● Problem details
Report back each line of the data that contains the word "centre".

● Entries shown
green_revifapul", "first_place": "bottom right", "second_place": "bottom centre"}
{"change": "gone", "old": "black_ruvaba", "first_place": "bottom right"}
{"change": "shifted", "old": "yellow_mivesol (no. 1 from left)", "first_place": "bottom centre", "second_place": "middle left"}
* * *
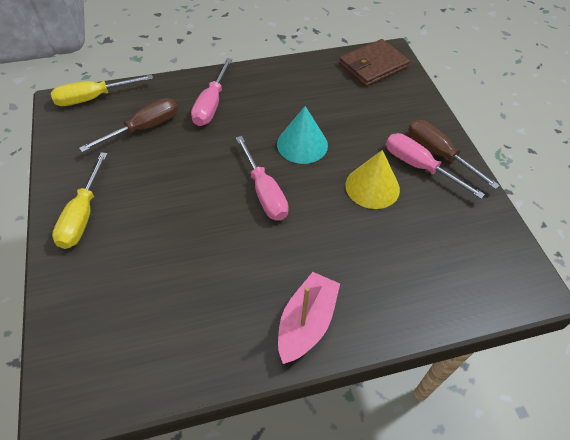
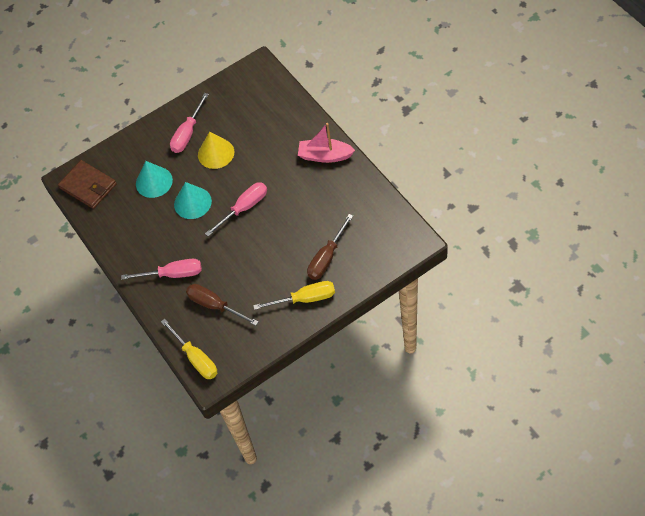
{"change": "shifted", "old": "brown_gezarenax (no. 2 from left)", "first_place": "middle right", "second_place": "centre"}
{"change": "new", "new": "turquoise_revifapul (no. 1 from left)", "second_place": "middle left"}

● Task answer
green_revifapul", "first_place": "bottom right", "second_place": "bottom centre"}
{"change": "shifted", "old": "yellow_mivesol (no. 1 from left)", "first_place": "bottom centre", "second_place": "middle left"}
{"change": "shifted", "old": "brown_gezarenax (no. 2 from left)", "first_place": "middle right", "second_place": "centre"}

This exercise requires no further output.